**WHAT YOU SHOULD DO**:
In the data that follows, find the line with "SOIL pin VCC: 5V -> 3V3"; transcribe it, every later line up to the one with "TOF2 pin XSHUT: D6 -> D1", and that line as well, exactly and with no others.

**Dataset excerpts**:
*** Begin section ***

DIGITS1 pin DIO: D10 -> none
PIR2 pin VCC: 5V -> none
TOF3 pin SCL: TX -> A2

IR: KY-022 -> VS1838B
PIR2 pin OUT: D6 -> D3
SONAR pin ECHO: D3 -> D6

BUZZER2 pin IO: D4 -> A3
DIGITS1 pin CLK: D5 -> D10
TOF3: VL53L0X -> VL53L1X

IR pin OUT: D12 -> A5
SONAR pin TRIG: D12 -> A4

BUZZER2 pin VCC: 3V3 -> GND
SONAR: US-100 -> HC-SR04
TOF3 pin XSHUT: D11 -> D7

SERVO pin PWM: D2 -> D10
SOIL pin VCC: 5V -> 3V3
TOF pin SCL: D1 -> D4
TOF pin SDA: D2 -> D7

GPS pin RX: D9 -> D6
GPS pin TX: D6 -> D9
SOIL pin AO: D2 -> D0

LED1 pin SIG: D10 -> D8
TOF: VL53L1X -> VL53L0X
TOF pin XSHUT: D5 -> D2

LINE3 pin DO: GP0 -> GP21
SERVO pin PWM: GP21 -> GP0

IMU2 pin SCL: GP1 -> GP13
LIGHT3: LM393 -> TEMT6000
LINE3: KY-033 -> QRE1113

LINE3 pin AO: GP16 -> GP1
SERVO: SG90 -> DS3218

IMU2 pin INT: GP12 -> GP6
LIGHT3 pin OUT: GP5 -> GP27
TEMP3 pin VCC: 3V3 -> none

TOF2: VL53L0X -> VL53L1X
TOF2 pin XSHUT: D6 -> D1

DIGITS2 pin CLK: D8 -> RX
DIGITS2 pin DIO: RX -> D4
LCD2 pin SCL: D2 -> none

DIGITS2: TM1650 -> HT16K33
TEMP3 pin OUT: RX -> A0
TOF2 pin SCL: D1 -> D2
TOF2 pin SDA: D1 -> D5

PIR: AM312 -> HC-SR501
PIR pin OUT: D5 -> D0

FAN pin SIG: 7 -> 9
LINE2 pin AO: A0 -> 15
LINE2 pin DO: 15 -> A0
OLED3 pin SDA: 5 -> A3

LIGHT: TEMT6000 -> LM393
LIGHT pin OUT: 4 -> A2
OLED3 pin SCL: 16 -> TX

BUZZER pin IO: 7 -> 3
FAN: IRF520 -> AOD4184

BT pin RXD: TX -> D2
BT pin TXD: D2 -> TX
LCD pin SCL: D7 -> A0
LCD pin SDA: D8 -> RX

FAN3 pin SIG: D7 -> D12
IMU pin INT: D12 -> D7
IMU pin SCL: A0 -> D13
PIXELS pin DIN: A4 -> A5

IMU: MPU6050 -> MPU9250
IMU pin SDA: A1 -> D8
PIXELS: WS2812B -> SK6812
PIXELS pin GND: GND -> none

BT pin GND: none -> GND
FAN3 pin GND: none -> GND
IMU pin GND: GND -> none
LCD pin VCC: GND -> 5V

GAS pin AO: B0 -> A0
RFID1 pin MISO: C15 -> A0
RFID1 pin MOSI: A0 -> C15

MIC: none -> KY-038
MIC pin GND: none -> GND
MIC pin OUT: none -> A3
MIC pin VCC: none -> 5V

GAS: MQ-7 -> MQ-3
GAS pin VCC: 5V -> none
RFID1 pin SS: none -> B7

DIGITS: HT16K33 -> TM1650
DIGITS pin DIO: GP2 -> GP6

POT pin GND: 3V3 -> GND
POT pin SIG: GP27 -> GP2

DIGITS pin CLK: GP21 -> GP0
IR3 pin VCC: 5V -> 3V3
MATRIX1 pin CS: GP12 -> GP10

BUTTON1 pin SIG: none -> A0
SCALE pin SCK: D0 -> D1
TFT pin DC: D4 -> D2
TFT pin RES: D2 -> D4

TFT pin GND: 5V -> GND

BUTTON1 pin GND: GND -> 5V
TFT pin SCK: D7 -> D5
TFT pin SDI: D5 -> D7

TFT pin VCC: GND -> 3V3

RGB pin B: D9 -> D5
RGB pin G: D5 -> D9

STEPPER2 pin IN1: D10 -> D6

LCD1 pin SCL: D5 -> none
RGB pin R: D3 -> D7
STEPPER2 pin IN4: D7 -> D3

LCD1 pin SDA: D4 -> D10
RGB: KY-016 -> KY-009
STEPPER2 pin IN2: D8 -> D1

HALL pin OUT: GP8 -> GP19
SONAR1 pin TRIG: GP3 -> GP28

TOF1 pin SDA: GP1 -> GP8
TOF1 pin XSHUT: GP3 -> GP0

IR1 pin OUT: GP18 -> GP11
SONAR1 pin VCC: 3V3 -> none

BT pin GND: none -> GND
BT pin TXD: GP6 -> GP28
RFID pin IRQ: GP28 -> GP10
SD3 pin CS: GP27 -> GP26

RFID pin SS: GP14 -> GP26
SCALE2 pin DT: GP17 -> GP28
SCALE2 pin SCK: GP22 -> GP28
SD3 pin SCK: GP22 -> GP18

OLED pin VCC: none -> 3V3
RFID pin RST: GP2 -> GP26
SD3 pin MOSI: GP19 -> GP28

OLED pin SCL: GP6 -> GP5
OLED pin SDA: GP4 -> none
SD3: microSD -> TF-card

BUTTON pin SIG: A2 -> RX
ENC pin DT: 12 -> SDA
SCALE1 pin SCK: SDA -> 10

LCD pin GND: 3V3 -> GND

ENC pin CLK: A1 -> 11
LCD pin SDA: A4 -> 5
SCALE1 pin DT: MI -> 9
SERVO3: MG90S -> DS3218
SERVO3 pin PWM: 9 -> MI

*** End section ***

**OUTPUT**:
SOIL pin VCC: 5V -> 3V3
TOF pin SCL: D1 -> D4
TOF pin SDA: D2 -> D7

GPS pin RX: D9 -> D6
GPS pin TX: D6 -> D9
SOIL pin AO: D2 -> D0

LED1 pin SIG: D10 -> D8
TOF: VL53L1X -> VL53L0X
TOF pin XSHUT: D5 -> D2

LINE3 pin DO: GP0 -> GP21
SERVO pin PWM: GP21 -> GP0

IMU2 pin SCL: GP1 -> GP13
LIGHT3: LM393 -> TEMT6000
LINE3: KY-033 -> QRE1113

LINE3 pin AO: GP16 -> GP1
SERVO: SG90 -> DS3218

IMU2 pin INT: GP12 -> GP6
LIGHT3 pin OUT: GP5 -> GP27
TEMP3 pin VCC: 3V3 -> none

TOF2: VL53L0X -> VL53L1X
TOF2 pin XSHUT: D6 -> D1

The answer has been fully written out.